What you will do:
Records follow. Copy every line with "turned".

-- Listed records follows --

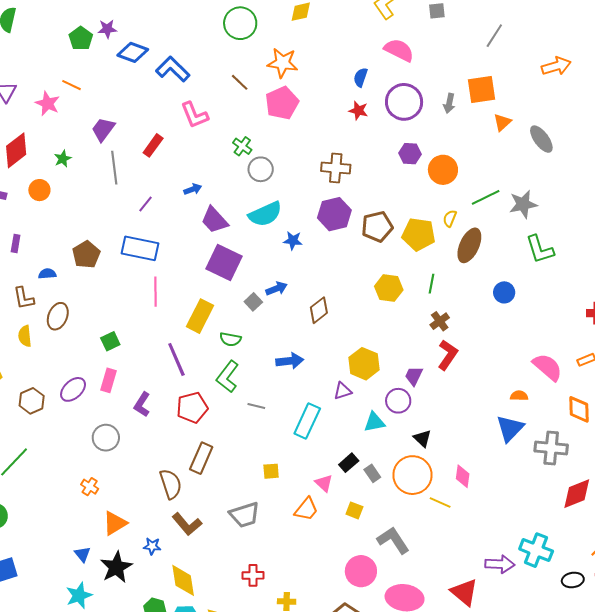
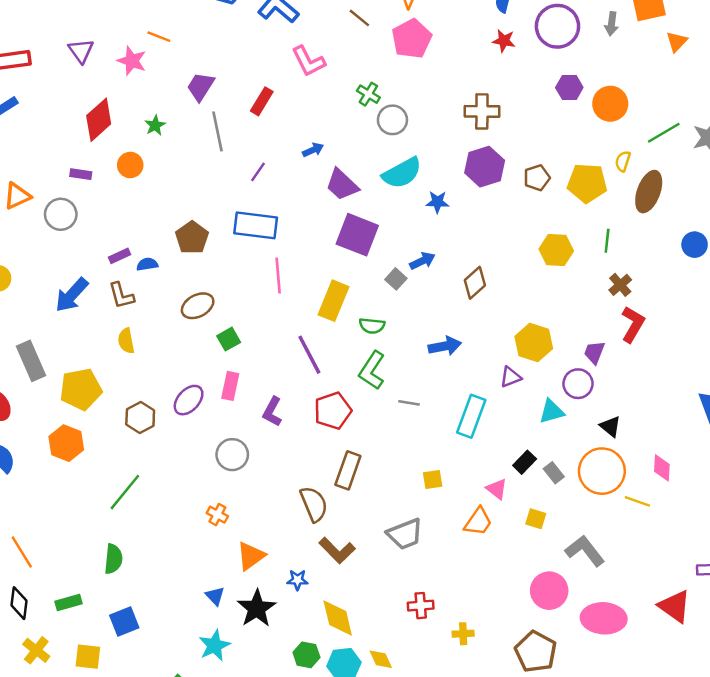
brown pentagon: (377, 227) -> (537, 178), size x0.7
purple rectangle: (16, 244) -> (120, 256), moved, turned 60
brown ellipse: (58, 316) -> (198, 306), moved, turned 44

-- Listed records concluded --
-- Listed records follows --

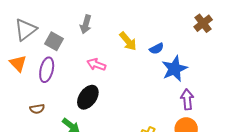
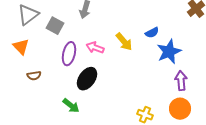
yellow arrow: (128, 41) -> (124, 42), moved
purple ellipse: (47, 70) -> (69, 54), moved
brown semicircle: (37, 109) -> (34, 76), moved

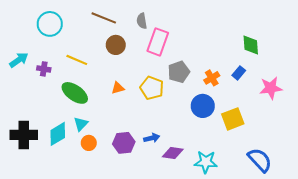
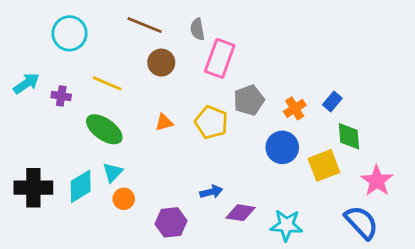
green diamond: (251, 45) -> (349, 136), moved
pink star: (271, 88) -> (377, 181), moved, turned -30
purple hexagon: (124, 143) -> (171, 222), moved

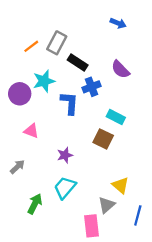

-- Listed records concluded --

Solution for this task:
purple rectangle: (16, 244) -> (120, 256), moved, turned 60
brown ellipse: (58, 316) -> (198, 306), moved, turned 44
pink star: (271, 88) -> (377, 181), moved, turned -30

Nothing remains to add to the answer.